▶ _EXERCISE AIM_
Gather each line in the entries that includes the string "VLOAD".

▶ _EXTRACTED ENTRIES_

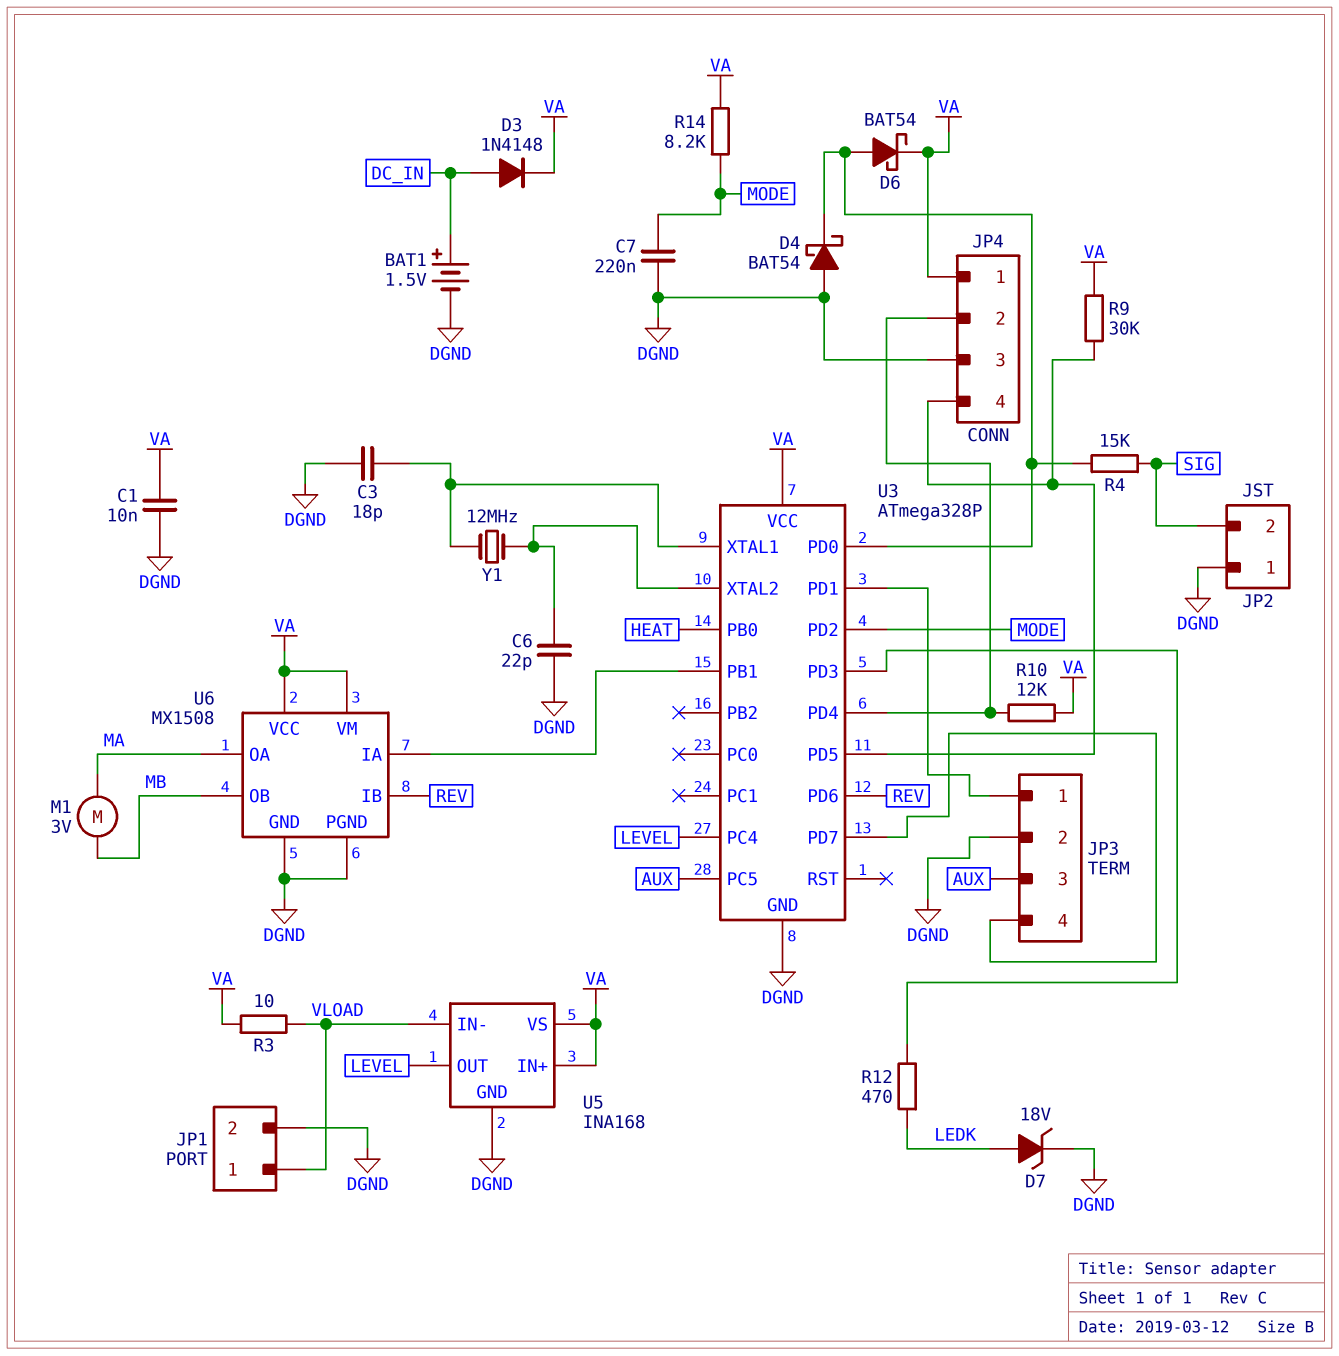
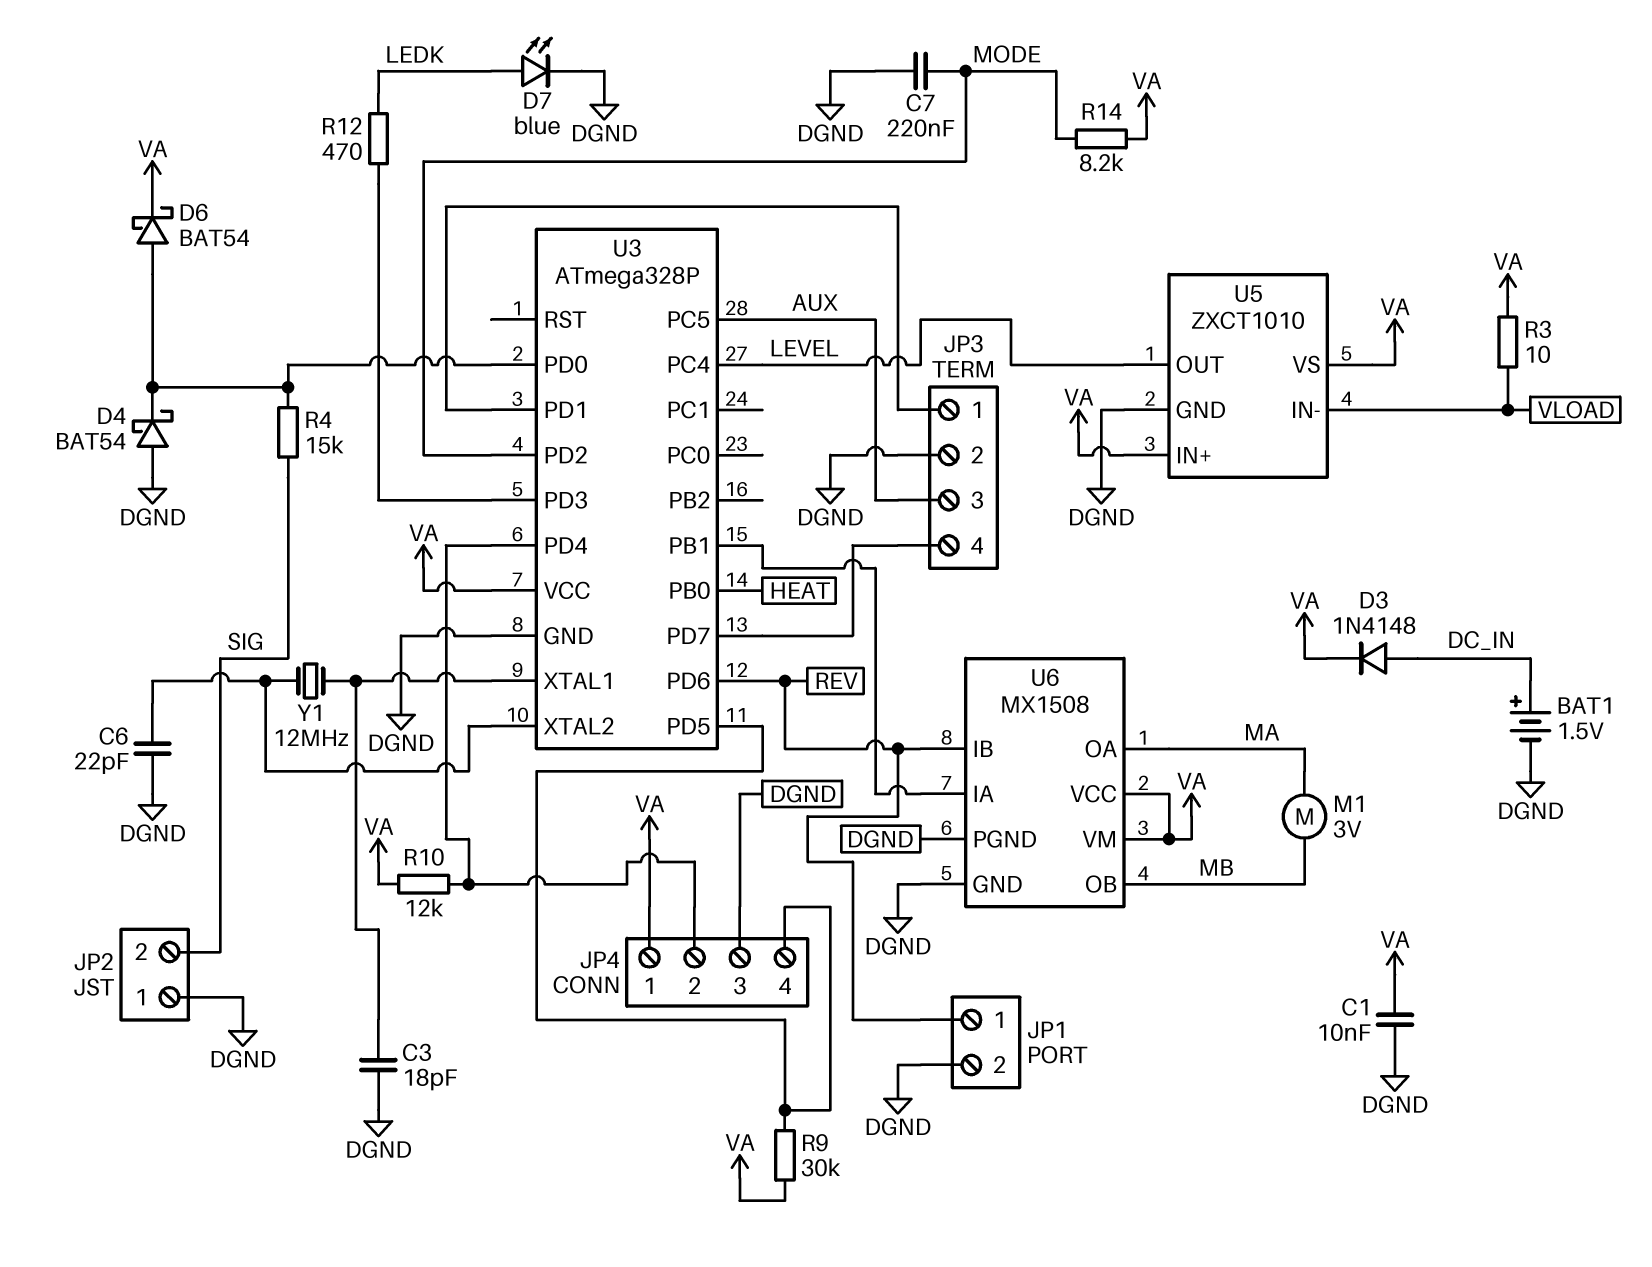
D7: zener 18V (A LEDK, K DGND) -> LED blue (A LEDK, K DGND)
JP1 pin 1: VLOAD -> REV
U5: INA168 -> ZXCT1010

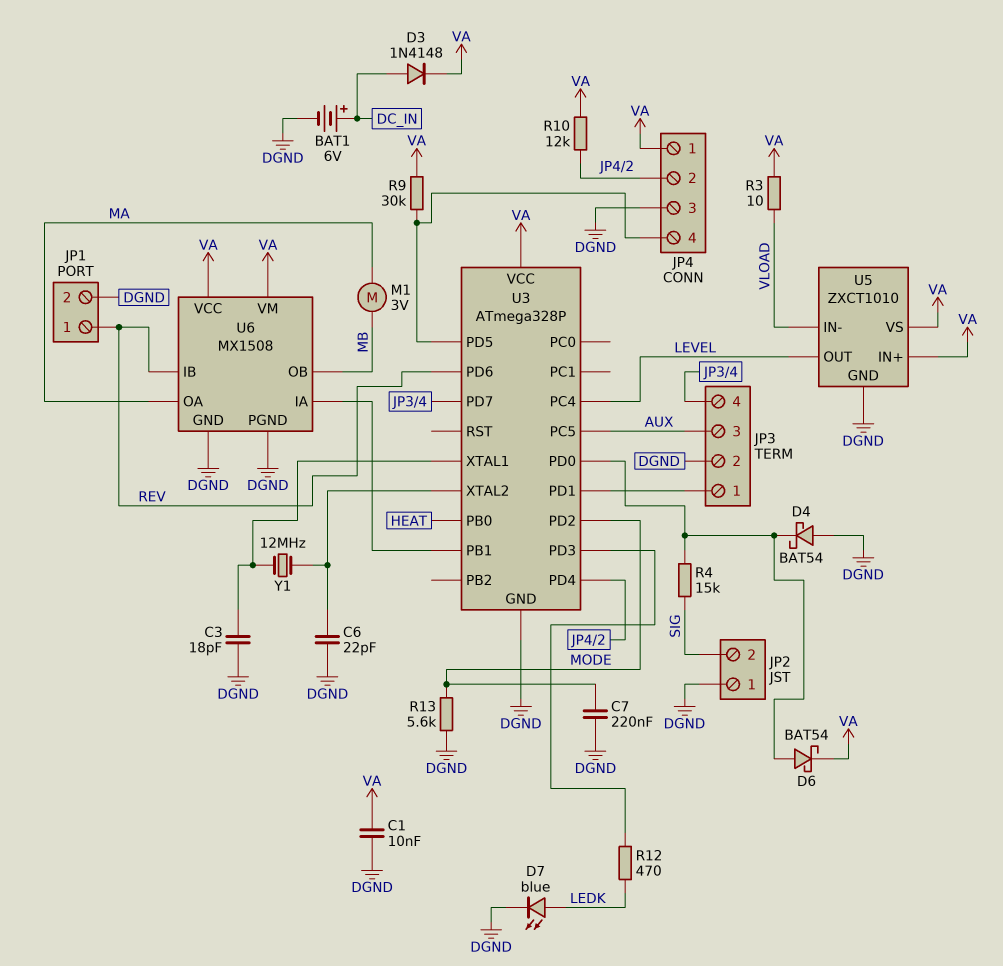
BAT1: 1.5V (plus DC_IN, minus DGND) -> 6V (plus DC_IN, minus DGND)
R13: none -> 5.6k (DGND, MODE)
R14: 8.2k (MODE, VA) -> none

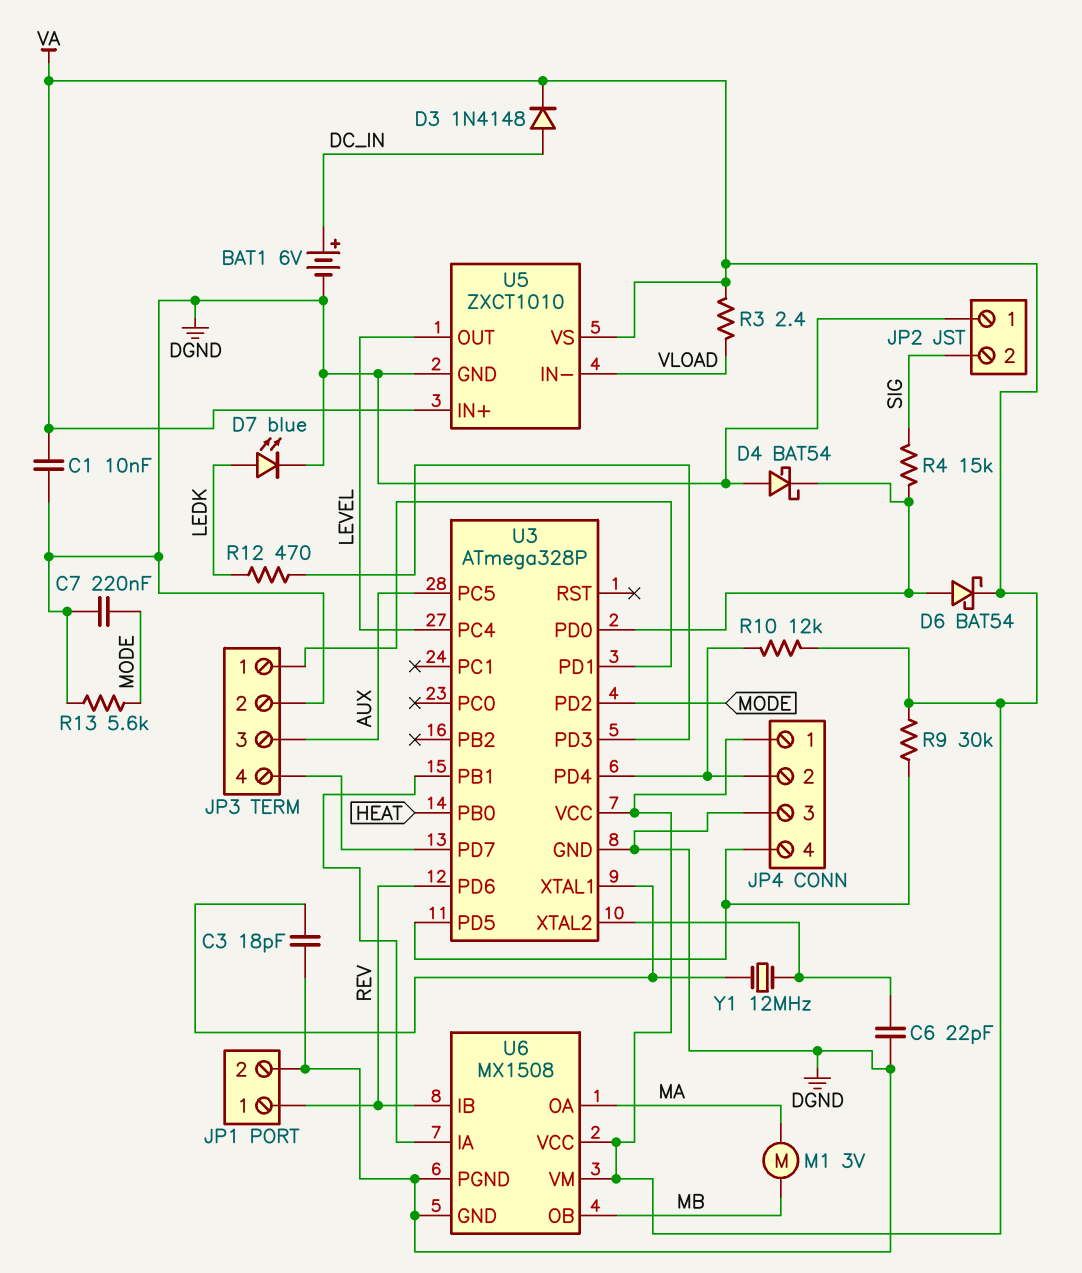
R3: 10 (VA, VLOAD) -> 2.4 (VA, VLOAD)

▶ _EXERCISE RESULT_
JP1 pin 1: VLOAD -> REV
R3: 10 (VA, VLOAD) -> 2.4 (VA, VLOAD)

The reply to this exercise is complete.